> ACTIVITY
Could you give the entries back exactly as they stand, minus any pictures?

####

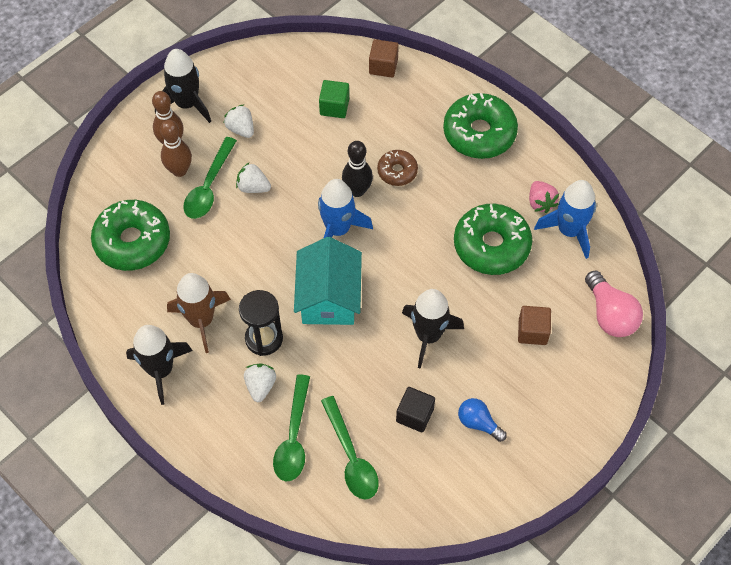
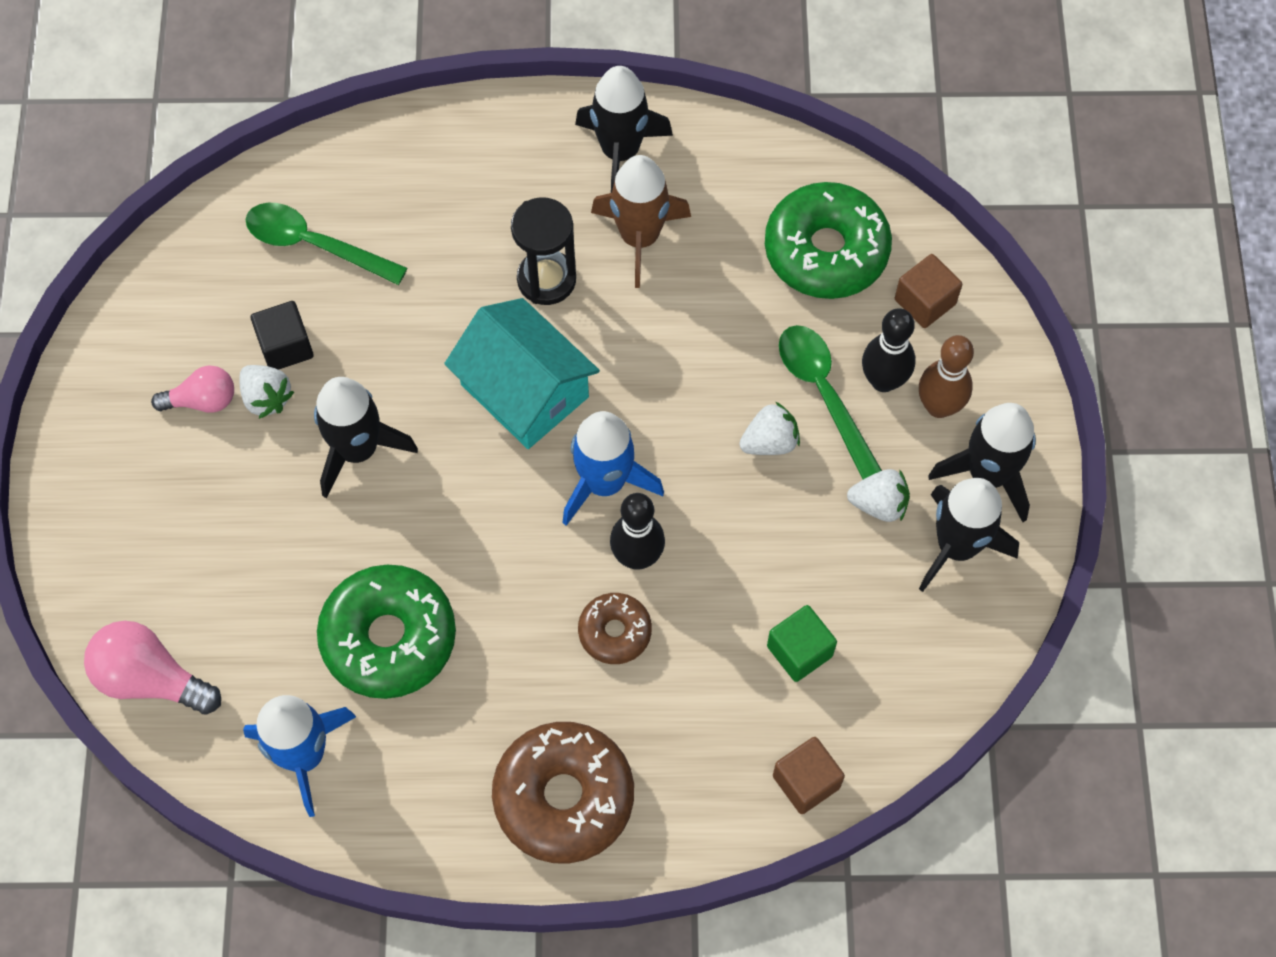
camera: 135 degrees right, 5 degrees up
(179, 170) = (883, 381): brown bowling pin -> black bowling pin
(231, 91) = (956, 546): none -> black rocket
(260, 386) = (493, 229): white strawberry -> white strawberry (266, 398)
(293, 437) = (398, 210): green spoon -> none
(478, 423) = (202, 400): blue light bulb -> pink light bulb
(479, 133) = (564, 797): green donut -> brown donut
(532, 331) = (233, 567): brown cube -> brown cube (925, 302)
(540, 203) = (379, 763): pink strawberry -> none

####

> EXERCISE SOLUTION
camera: 135 degrees right, 5 degrees up
(179, 170) = (883, 381): brown bowling pin -> black bowling pin
(231, 91) = (956, 546): none -> black rocket
(260, 386) = (493, 229): white strawberry -> white strawberry (266, 398)
(293, 437) = (398, 210): green spoon -> none
(478, 423) = (202, 400): blue light bulb -> pink light bulb
(479, 133) = (564, 797): green donut -> brown donut
(532, 331) = (233, 567): brown cube -> brown cube (925, 302)
(540, 203) = (379, 763): pink strawberry -> none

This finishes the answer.